Everything in the records below goes into the copy exactly, except the pictures.

>>>>>

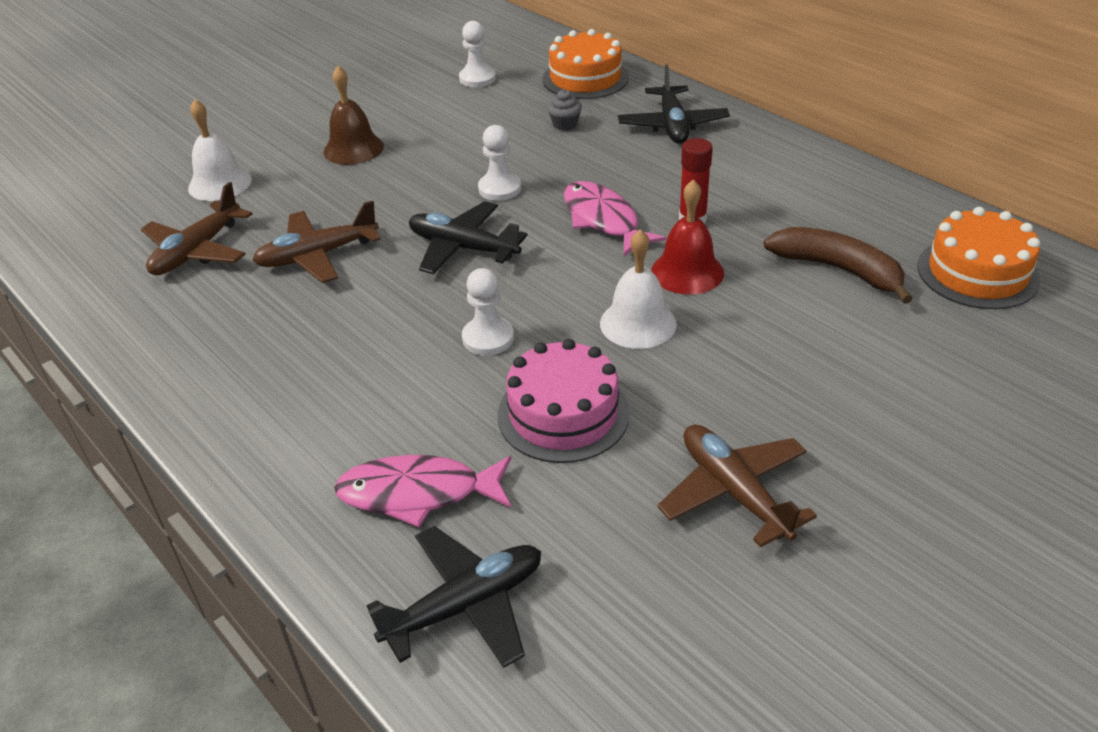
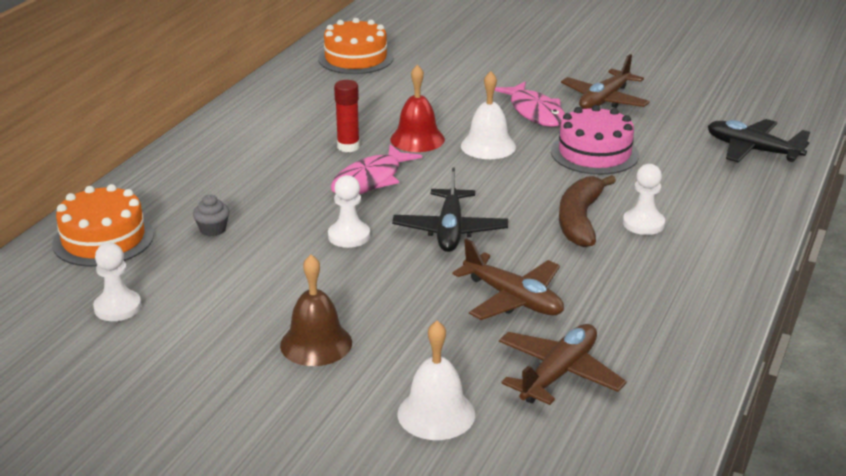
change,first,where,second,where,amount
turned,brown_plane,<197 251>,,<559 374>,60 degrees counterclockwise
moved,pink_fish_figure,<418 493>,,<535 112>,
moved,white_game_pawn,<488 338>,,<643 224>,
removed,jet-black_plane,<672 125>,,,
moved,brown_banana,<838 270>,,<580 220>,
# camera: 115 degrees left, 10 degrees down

<<<<<

** Completed task **
change,first,where,second,where,amount
turned,brown_plane,<197 251>,,<559 374>,60 degrees counterclockwise
moved,pink_fish_figure,<418 493>,,<535 112>,
moved,white_game_pawn,<488 338>,,<643 224>,
removed,jet-black_plane,<672 125>,,,
moved,brown_banana,<838 270>,,<580 220>,
# camera: 115 degrees left, 10 degrees down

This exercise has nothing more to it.